AIM OF THE TASK:
What you return should be the lines from the one with "none -> grey 1x1 brick [342,249,378,298]" through the one with "none -> pink 1x2 brick [188,272,237,342]" in the data below, reproduced exactly with both ends, and no pictures at all.

Object correspondence data:
▼

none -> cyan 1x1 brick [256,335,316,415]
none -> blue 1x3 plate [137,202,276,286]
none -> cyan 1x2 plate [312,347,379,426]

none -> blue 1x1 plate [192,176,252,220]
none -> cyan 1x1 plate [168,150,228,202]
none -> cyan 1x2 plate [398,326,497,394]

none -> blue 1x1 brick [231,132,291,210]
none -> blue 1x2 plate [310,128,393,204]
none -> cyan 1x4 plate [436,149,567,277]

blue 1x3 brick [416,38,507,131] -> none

▲
▼

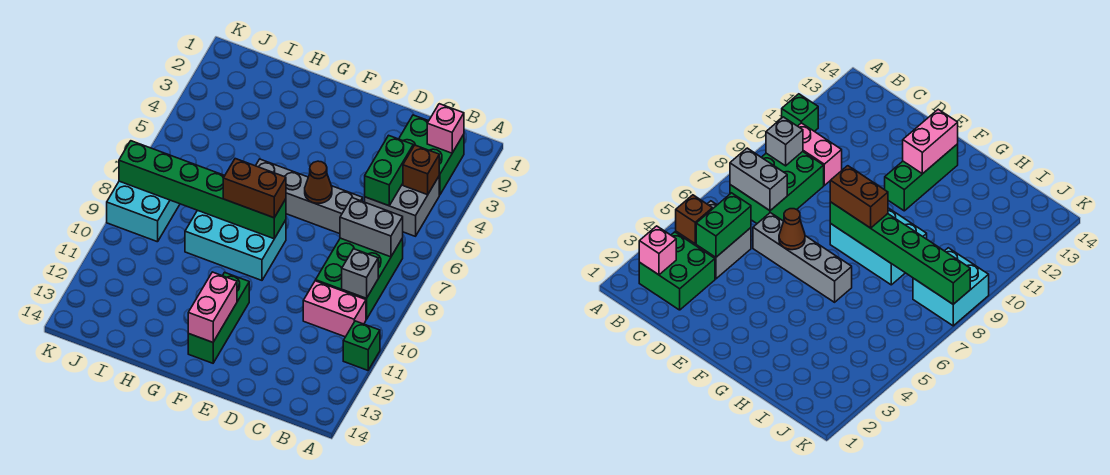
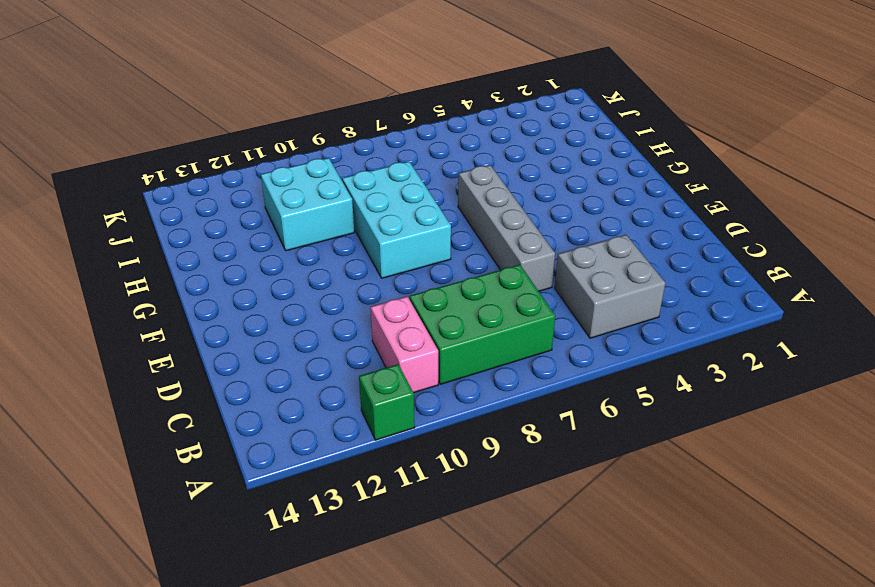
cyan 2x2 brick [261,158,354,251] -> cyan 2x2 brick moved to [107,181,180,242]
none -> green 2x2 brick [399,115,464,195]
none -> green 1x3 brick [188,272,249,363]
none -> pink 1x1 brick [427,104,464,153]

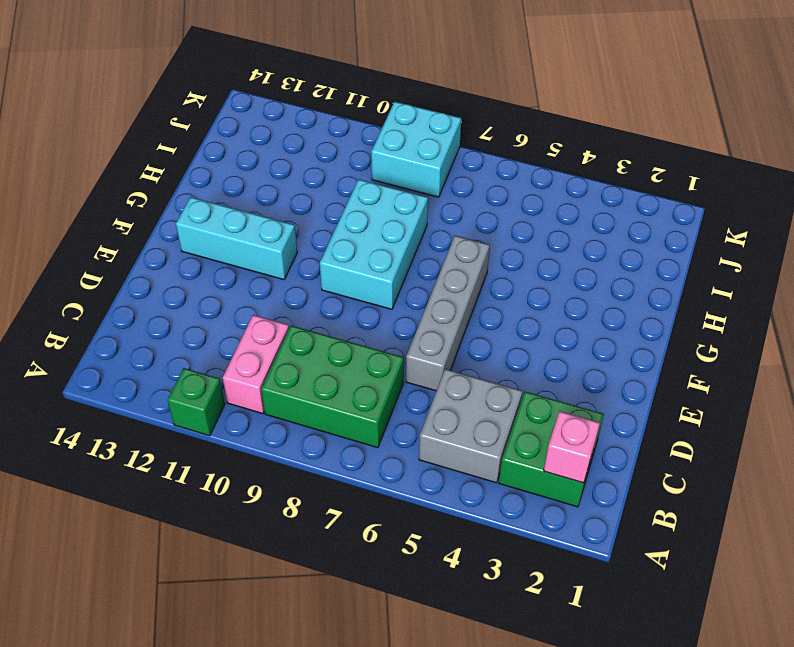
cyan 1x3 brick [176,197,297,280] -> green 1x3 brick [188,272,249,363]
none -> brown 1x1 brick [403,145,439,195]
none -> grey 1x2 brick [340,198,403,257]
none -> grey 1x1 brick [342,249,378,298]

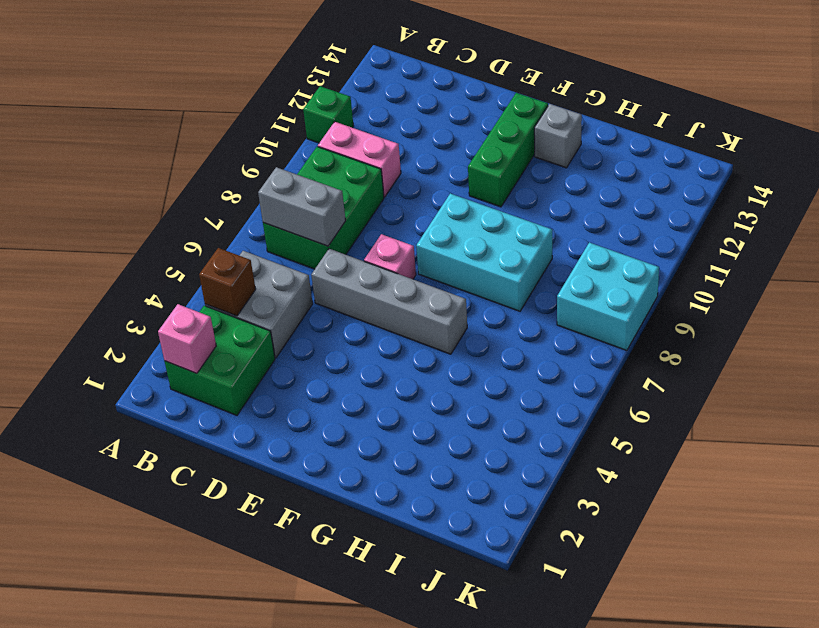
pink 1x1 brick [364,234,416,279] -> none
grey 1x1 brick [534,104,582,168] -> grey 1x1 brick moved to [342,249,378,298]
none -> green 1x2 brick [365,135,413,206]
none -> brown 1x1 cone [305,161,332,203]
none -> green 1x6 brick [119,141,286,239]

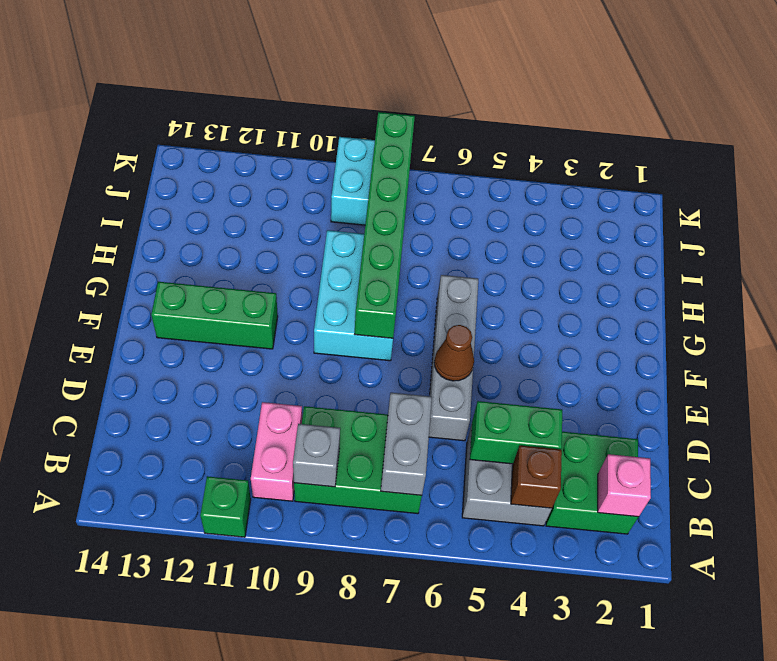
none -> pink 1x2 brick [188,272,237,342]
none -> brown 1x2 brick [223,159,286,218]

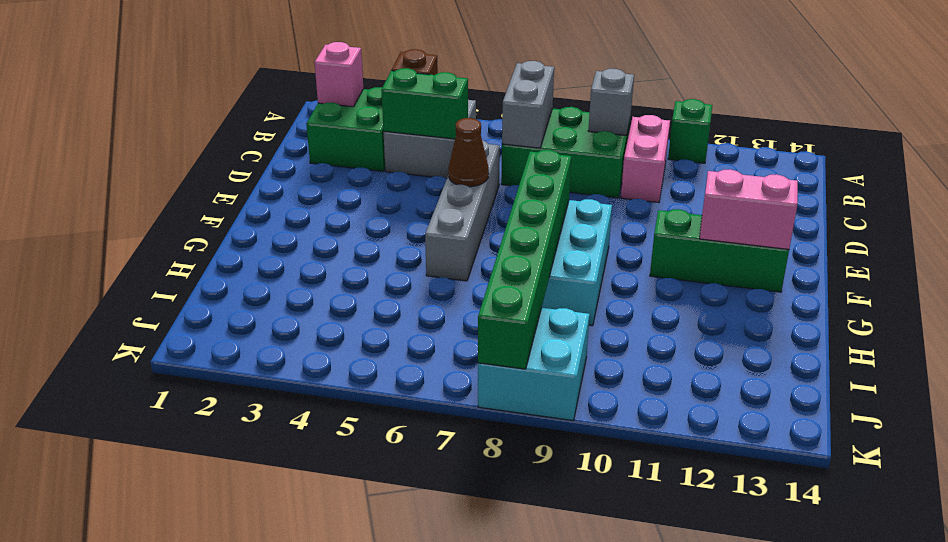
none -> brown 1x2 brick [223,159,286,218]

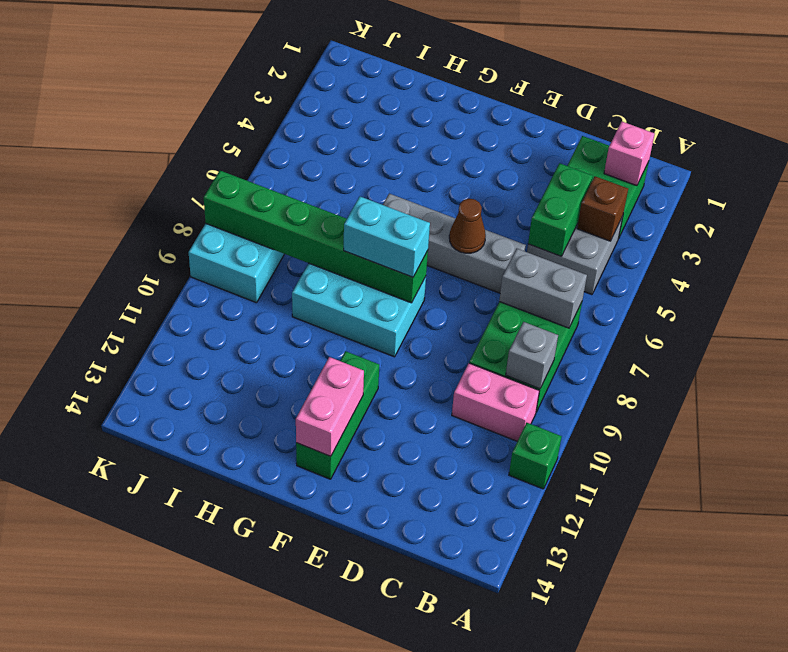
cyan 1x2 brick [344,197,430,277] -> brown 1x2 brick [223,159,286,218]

▲

RESPONSE TO THIS EXERCISE:
none -> grey 1x1 brick [342,249,378,298]

pink 1x1 brick [364,234,416,279] -> none
grey 1x1 brick [534,104,582,168] -> grey 1x1 brick moved to [342,249,378,298]
none -> green 1x2 brick [365,135,413,206]
none -> brown 1x1 cone [305,161,332,203]
none -> green 1x6 brick [119,141,286,239]

none -> pink 1x2 brick [188,272,237,342]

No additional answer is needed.